__EXERCISE REQUIREMENTS__
Determine how many lines of the listing contain the word "brick". The reply is that number alone.

__AVAILABLE DATA__

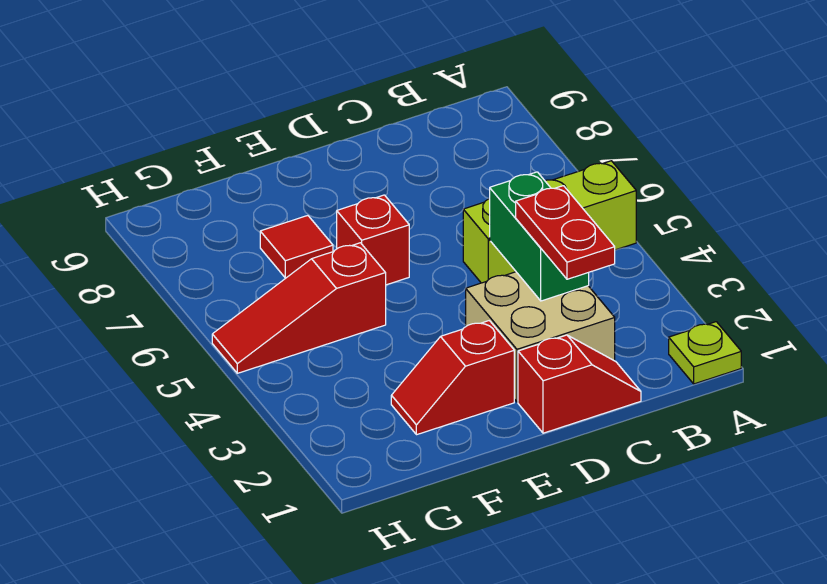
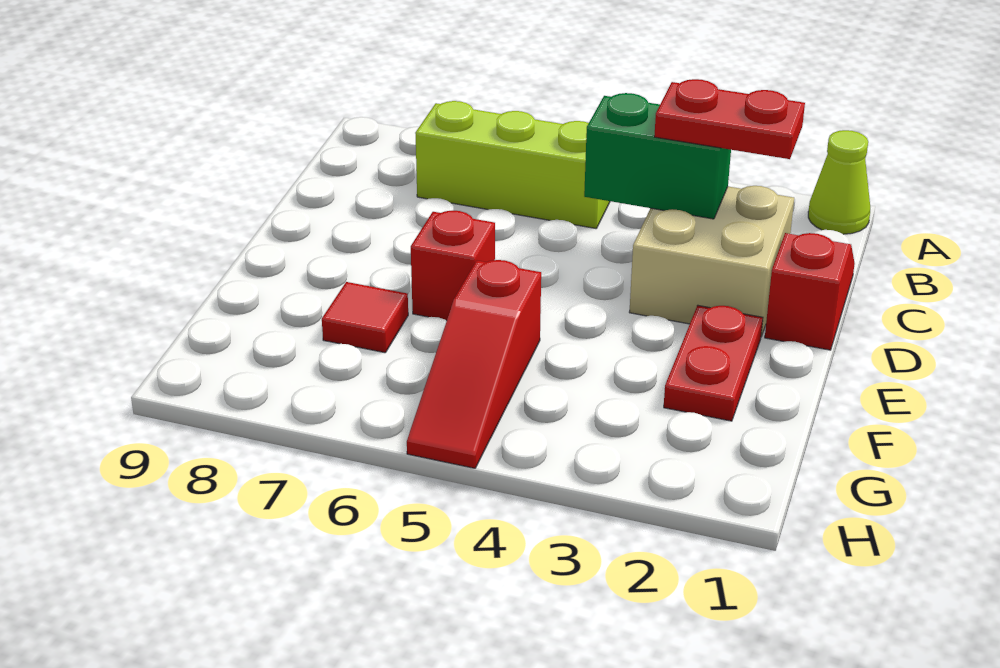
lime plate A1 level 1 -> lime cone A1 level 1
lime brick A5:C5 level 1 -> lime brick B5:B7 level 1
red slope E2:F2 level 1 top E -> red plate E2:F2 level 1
* * *
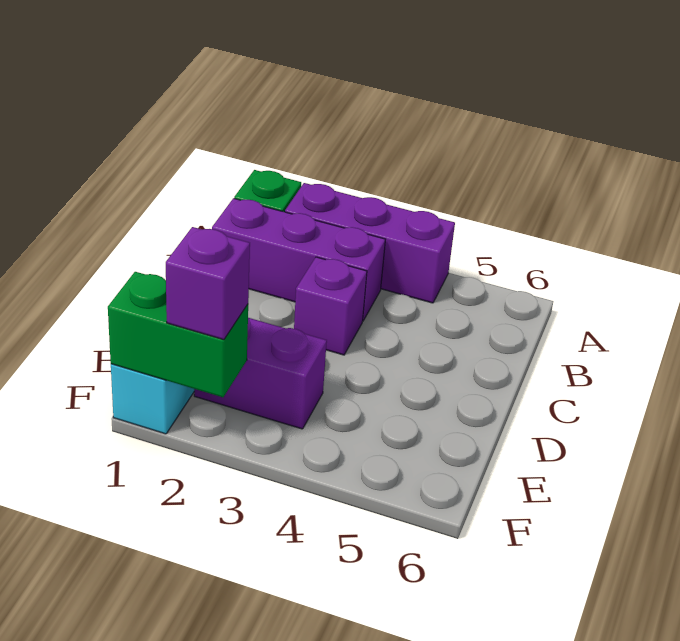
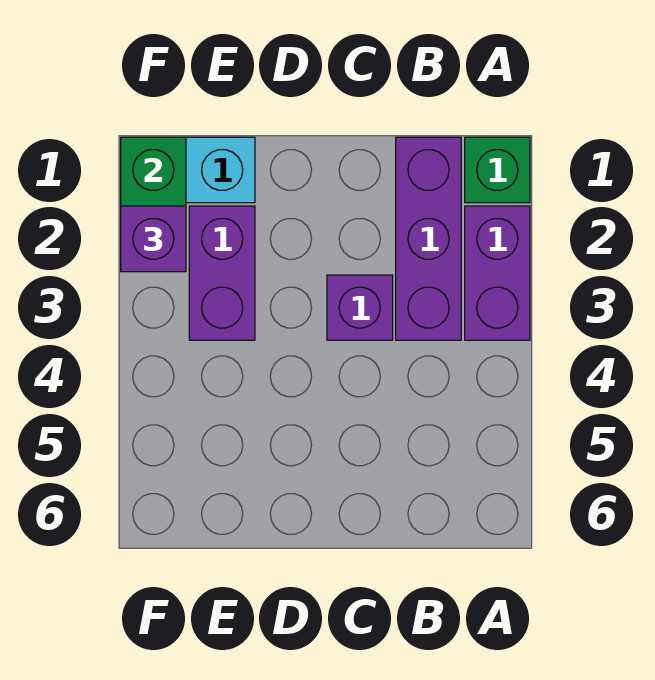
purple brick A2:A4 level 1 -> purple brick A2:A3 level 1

__RESPONSE TO THIS TASK__
2